#### What to produce
The records below must be output exactly, without pictures.

Records drawn from a dataset

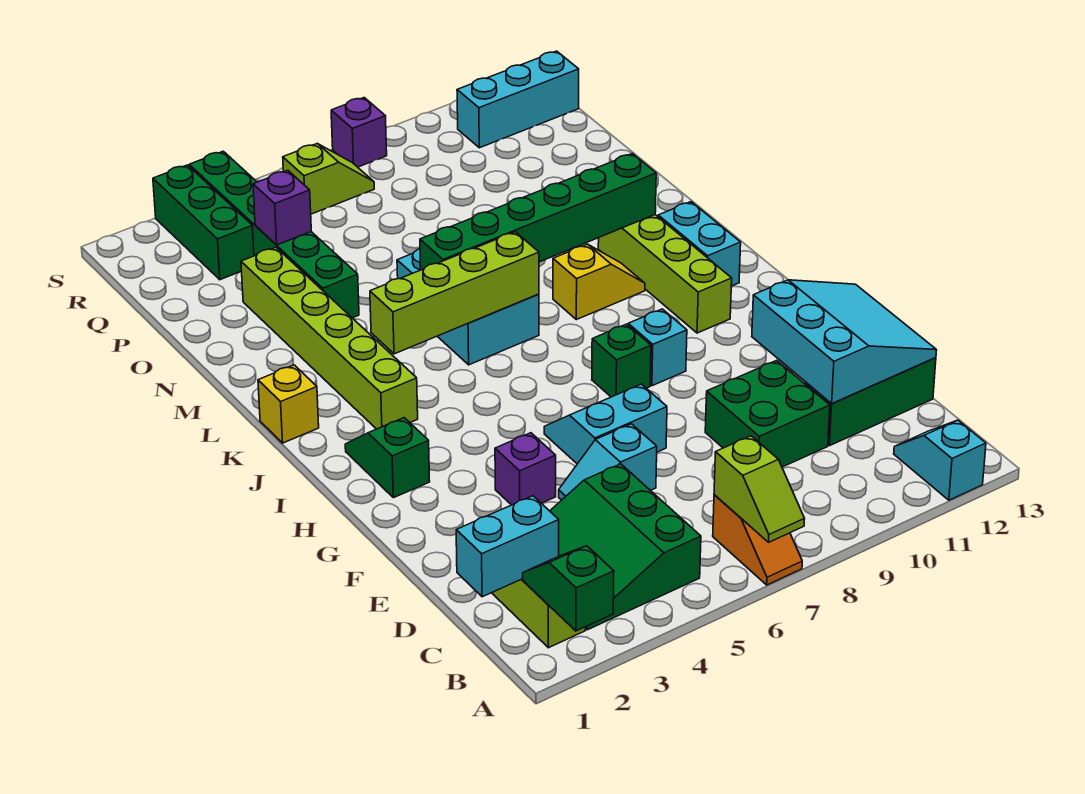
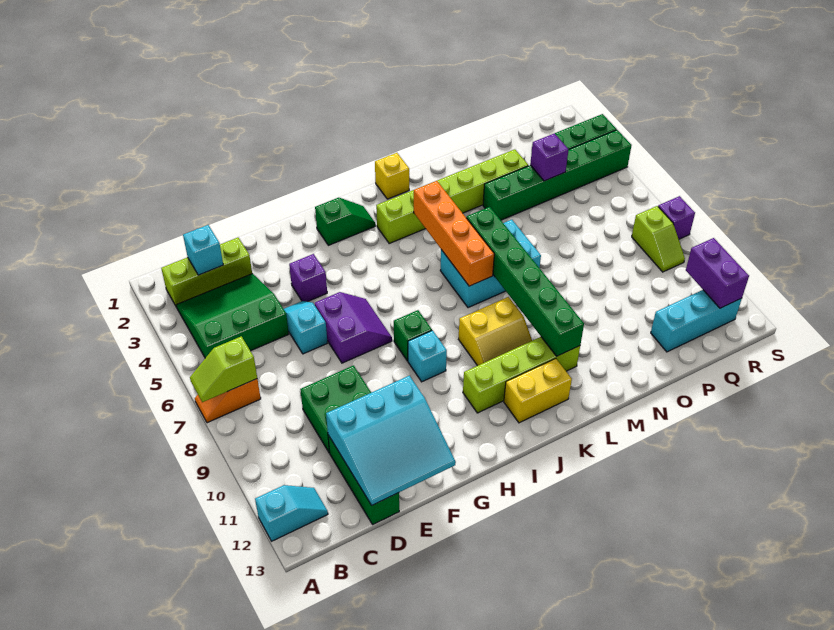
green slope A2:B2 level 2 top A -> none
cyan brick C1:C2 level 2 -> cyan brick C2 level 2
cyan slope F6:G7 level 1 top F -> purple slope F6:G7 level 1 top F
cyan brick J12:K12 level 1 -> yellow brick J12:K12 level 1
lime brick K4:K7 level 2 -> orange brick K4:K7 level 2
yellow slope K9:K10 level 1 top 9 -> yellow slope J9:K10 level 1 top 9
lime slope R6:R7 level 1 top 6 -> lime slope R8:R9 level 1 top 8
cyan brick R11:R13 level 1 -> cyan brick P12:R12 level 1
none -> purple brick R11:R12 level 2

#### Written solution
green slope A2:B2 level 2 top A -> none
cyan brick C1:C2 level 2 -> cyan brick C2 level 2
cyan slope F6:G7 level 1 top F -> purple slope F6:G7 level 1 top F
cyan brick J12:K12 level 1 -> yellow brick J12:K12 level 1
lime brick K4:K7 level 2 -> orange brick K4:K7 level 2
yellow slope K9:K10 level 1 top 9 -> yellow slope J9:K10 level 1 top 9
lime slope R6:R7 level 1 top 6 -> lime slope R8:R9 level 1 top 8
cyan brick R11:R13 level 1 -> cyan brick P12:R12 level 1
none -> purple brick R11:R12 level 2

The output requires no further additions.